What you should do: Starting at the line containing "DHT1: DHT11 -> AM2302" and ending at the line containing "OLED2 pin SDA: D1 -> none", transcribe the listing below exactly. Keep both end lines, skip the pictures, and copy nothing else.
[[ Extracted material open ]]
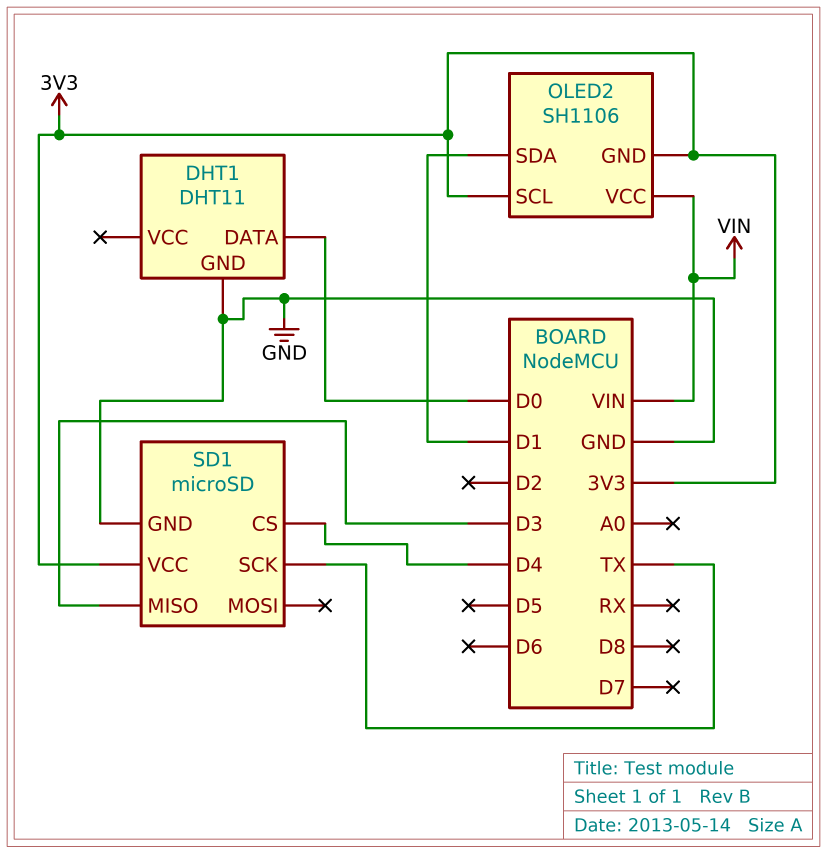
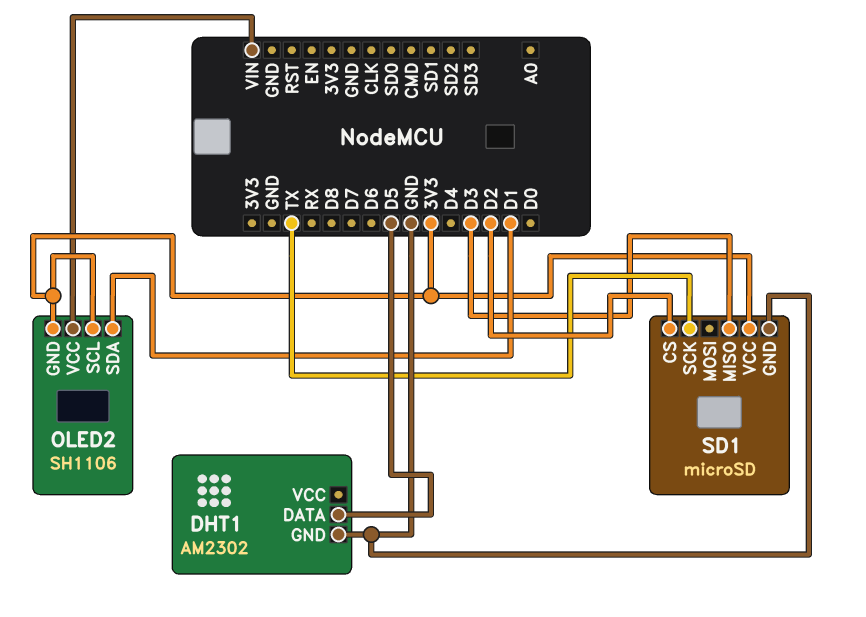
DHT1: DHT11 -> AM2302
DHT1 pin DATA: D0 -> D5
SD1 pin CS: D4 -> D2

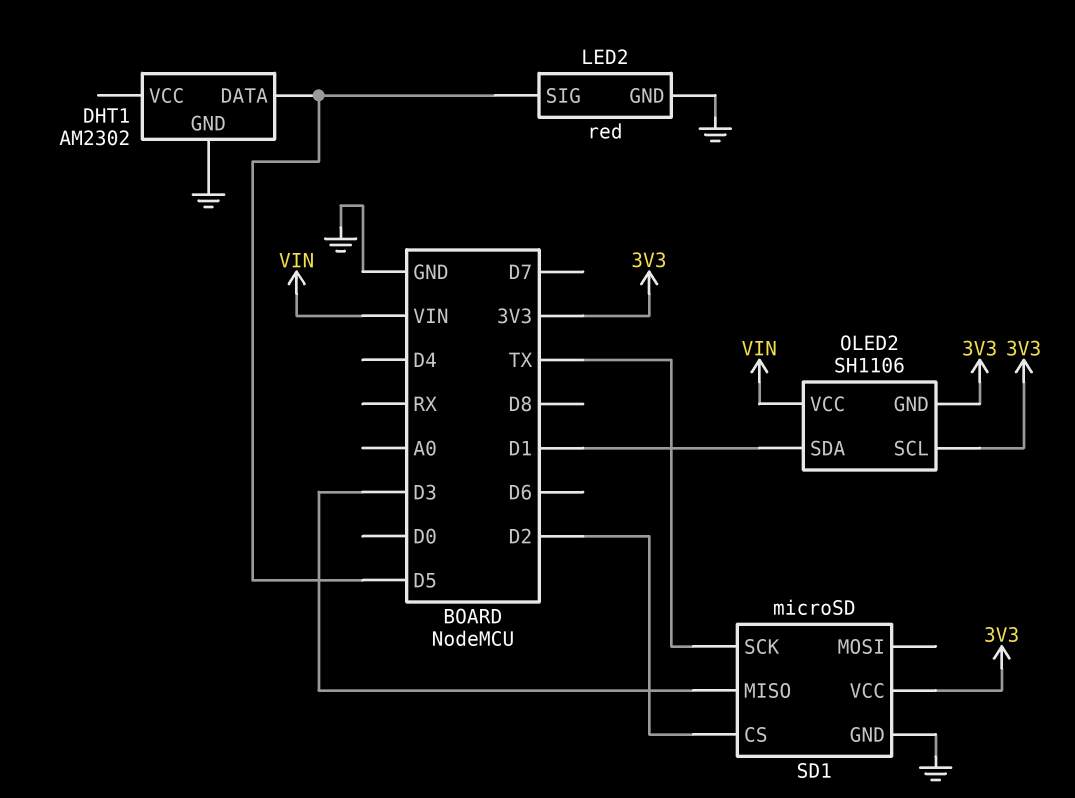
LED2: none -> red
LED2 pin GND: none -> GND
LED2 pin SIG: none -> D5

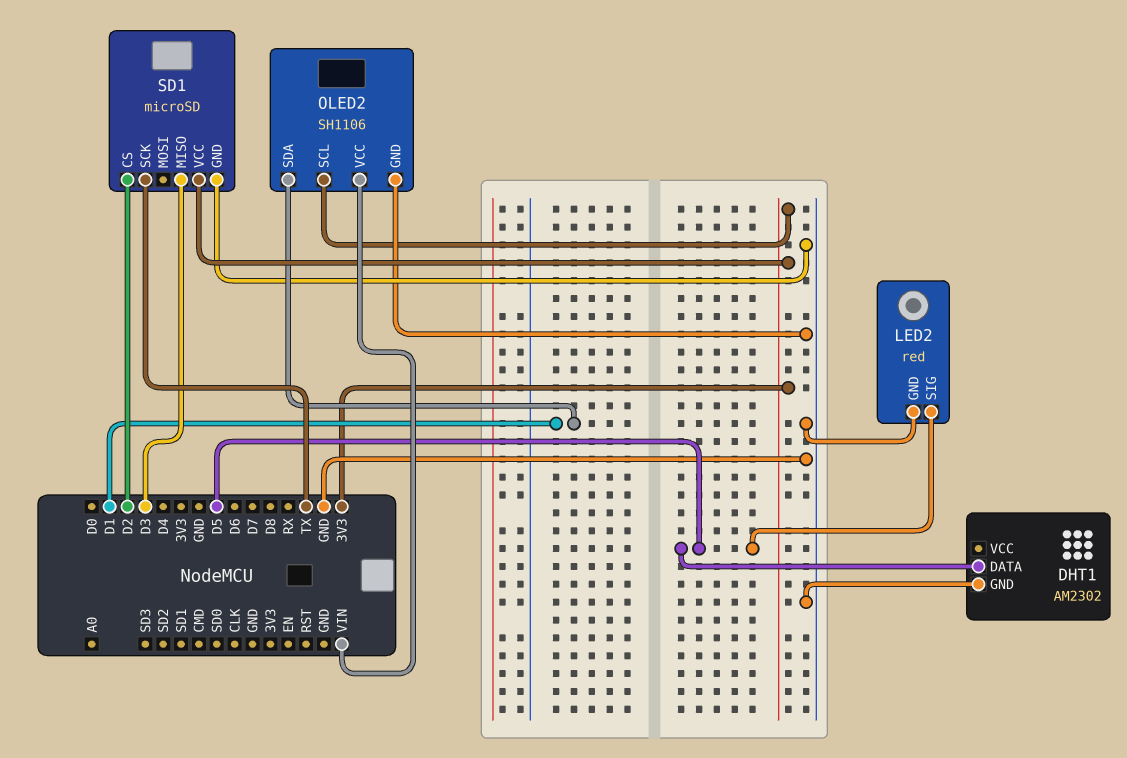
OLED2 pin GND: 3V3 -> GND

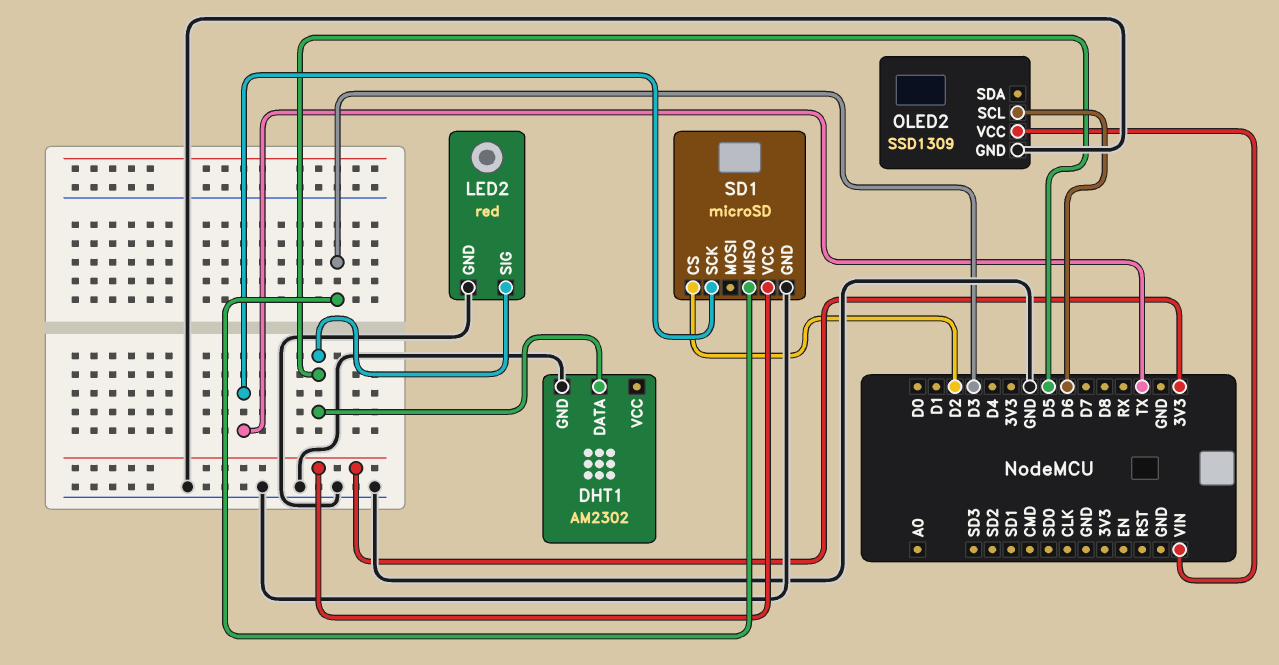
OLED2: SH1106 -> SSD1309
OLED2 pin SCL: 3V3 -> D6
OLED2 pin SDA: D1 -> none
[[ Extracted material closed ]]
[[ Extracted material open ]]
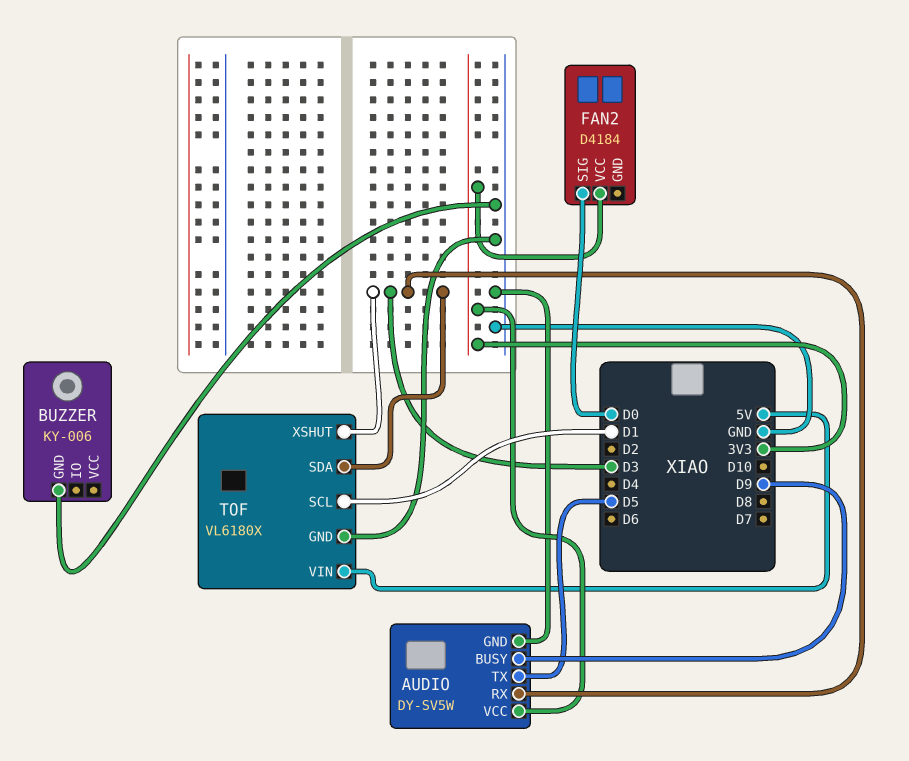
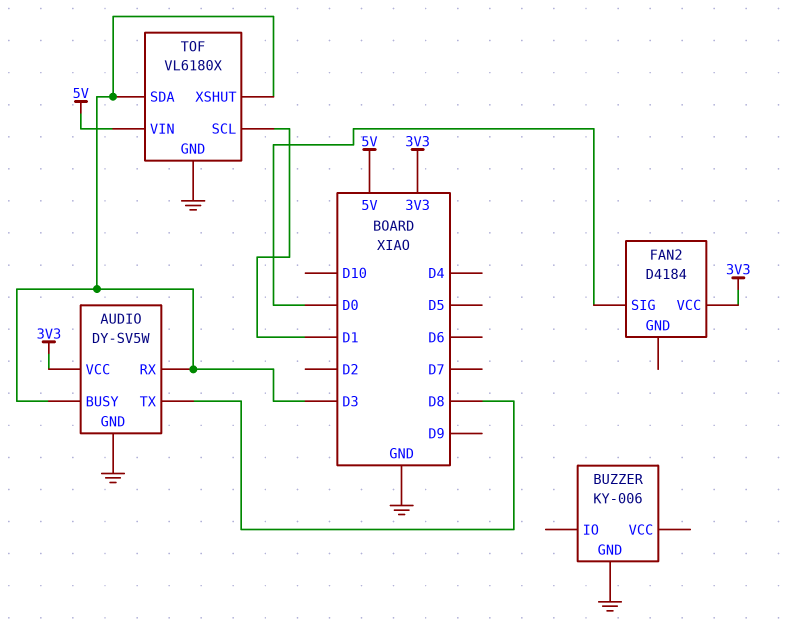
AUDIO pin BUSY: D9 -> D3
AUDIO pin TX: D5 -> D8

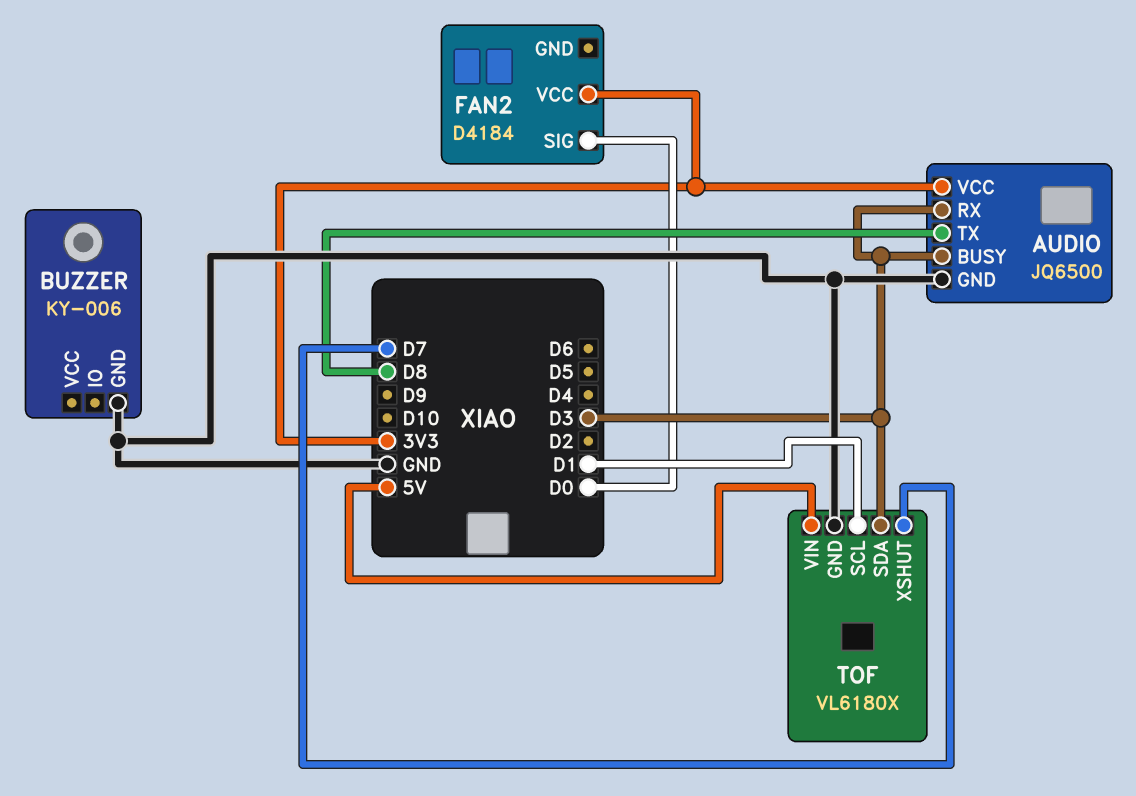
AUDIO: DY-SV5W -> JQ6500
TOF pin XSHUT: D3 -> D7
[[ Extracted material closed ]]
Result of the exercise:
DHT1: DHT11 -> AM2302
DHT1 pin DATA: D0 -> D5
SD1 pin CS: D4 -> D2

LED2: none -> red
LED2 pin GND: none -> GND
LED2 pin SIG: none -> D5

OLED2 pin GND: 3V3 -> GND

OLED2: SH1106 -> SSD1309
OLED2 pin SCL: 3V3 -> D6
OLED2 pin SDA: D1 -> none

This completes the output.